Work required: Print out the whole listing below exactly as it is written.

Entries supplied:
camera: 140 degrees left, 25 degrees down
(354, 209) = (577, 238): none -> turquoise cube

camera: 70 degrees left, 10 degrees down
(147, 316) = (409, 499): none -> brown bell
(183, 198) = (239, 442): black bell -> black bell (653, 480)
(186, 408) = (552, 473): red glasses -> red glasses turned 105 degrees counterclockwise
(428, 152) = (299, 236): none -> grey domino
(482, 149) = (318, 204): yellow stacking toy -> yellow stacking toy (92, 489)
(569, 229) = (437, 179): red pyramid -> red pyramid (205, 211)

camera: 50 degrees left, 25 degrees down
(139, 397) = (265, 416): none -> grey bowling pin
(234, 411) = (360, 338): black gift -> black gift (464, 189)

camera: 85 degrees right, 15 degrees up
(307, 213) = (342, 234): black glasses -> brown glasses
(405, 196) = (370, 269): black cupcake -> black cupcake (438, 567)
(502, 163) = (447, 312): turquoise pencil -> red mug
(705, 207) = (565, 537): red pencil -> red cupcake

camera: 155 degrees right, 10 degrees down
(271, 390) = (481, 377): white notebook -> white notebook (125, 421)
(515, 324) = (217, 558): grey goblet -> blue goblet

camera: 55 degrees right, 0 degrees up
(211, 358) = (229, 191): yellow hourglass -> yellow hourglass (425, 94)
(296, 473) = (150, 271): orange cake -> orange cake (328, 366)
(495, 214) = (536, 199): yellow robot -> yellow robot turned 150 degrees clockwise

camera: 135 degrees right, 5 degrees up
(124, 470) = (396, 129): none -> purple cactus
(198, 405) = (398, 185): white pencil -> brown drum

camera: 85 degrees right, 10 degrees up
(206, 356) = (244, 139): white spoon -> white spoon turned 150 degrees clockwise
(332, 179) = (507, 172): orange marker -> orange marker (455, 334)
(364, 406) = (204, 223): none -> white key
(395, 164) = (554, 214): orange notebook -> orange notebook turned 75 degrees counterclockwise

Answer to this problem:
camera: 140 degrees left, 25 degrees down
(354, 209) = (577, 238): none -> turquoise cube

camera: 70 degrees left, 10 degrees down
(147, 316) = (409, 499): none -> brown bell
(183, 198) = (239, 442): black bell -> black bell (653, 480)
(186, 408) = (552, 473): red glasses -> red glasses turned 105 degrees counterclockwise
(428, 152) = (299, 236): none -> grey domino
(482, 149) = (318, 204): yellow stacking toy -> yellow stacking toy (92, 489)
(569, 229) = (437, 179): red pyramid -> red pyramid (205, 211)

camera: 50 degrees left, 25 degrees down
(139, 397) = (265, 416): none -> grey bowling pin
(234, 411) = (360, 338): black gift -> black gift (464, 189)

camera: 85 degrees right, 15 degrees up
(307, 213) = (342, 234): black glasses -> brown glasses
(405, 196) = (370, 269): black cupcake -> black cupcake (438, 567)
(502, 163) = (447, 312): turquoise pencil -> red mug
(705, 207) = (565, 537): red pencil -> red cupcake

camera: 155 degrees right, 10 degrees down
(271, 390) = (481, 377): white notebook -> white notebook (125, 421)
(515, 324) = (217, 558): grey goblet -> blue goblet

camera: 55 degrees right, 0 degrees up
(211, 358) = (229, 191): yellow hourglass -> yellow hourglass (425, 94)
(296, 473) = (150, 271): orange cake -> orange cake (328, 366)
(495, 214) = (536, 199): yellow robot -> yellow robot turned 150 degrees clockwise

camera: 135 degrees right, 5 degrees up
(124, 470) = (396, 129): none -> purple cactus
(198, 405) = (398, 185): white pencil -> brown drum

camera: 85 degrees right, 10 degrees up
(206, 356) = (244, 139): white spoon -> white spoon turned 150 degrees clockwise
(332, 179) = (507, 172): orange marker -> orange marker (455, 334)
(364, 406) = (204, 223): none -> white key
(395, 164) = (554, 214): orange notebook -> orange notebook turned 75 degrees counterclockwise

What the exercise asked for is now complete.